• **Work order**:
Everything from the line containing "R10: 1k (AOUT, BUF2) -> 1k (AGND, BUF2)" through the line containing "J101 pin 2: none -> N23" should be repeated exactly, and nothing else from the data.

• **Extracted data**:
--------------------------------
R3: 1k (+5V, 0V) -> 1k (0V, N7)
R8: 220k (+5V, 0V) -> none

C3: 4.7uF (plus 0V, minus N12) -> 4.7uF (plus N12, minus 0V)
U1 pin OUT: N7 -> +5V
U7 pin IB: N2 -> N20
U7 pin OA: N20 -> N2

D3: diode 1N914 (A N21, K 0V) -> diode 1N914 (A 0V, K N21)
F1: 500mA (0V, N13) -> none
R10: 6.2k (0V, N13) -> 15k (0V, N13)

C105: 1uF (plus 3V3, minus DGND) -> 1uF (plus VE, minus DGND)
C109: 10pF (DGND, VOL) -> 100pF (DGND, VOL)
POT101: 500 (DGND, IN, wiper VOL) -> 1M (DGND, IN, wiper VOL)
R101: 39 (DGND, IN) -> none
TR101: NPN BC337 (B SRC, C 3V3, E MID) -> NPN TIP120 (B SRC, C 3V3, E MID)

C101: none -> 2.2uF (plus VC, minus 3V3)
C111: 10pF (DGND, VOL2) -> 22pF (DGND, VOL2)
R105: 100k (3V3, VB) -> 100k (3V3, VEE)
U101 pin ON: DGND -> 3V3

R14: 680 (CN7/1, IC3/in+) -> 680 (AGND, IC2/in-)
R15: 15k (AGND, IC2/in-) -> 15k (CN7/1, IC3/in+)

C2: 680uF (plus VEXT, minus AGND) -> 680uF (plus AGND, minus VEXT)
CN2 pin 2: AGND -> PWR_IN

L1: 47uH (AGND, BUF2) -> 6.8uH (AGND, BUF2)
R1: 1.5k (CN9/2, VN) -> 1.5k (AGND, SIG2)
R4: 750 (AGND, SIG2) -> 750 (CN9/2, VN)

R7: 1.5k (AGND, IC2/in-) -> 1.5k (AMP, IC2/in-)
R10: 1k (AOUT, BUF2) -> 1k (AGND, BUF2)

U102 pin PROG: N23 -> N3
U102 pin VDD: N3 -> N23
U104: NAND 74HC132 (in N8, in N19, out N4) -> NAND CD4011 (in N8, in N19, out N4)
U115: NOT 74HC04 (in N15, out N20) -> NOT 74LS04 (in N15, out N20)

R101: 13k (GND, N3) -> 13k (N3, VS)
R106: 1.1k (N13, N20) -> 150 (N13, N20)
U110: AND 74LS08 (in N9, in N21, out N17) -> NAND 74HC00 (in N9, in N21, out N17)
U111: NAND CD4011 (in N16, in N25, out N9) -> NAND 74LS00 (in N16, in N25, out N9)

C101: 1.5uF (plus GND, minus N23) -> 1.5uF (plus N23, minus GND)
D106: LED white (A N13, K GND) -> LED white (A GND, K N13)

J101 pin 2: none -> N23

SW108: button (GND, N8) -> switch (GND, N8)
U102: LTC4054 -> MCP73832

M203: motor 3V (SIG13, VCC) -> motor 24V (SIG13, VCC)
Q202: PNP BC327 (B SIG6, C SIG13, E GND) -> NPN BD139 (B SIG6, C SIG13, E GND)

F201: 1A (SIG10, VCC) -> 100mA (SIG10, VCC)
--------------------------------
• **Output for this task**:
R10: 1k (AOUT, BUF2) -> 1k (AGND, BUF2)

U102 pin PROG: N23 -> N3
U102 pin VDD: N3 -> N23
U104: NAND 74HC132 (in N8, in N19, out N4) -> NAND CD4011 (in N8, in N19, out N4)
U115: NOT 74HC04 (in N15, out N20) -> NOT 74LS04 (in N15, out N20)

R101: 13k (GND, N3) -> 13k (N3, VS)
R106: 1.1k (N13, N20) -> 150 (N13, N20)
U110: AND 74LS08 (in N9, in N21, out N17) -> NAND 74HC00 (in N9, in N21, out N17)
U111: NAND CD4011 (in N16, in N25, out N9) -> NAND 74LS00 (in N16, in N25, out N9)

C101: 1.5uF (plus GND, minus N23) -> 1.5uF (plus N23, minus GND)
D106: LED white (A N13, K GND) -> LED white (A GND, K N13)

J101 pin 2: none -> N23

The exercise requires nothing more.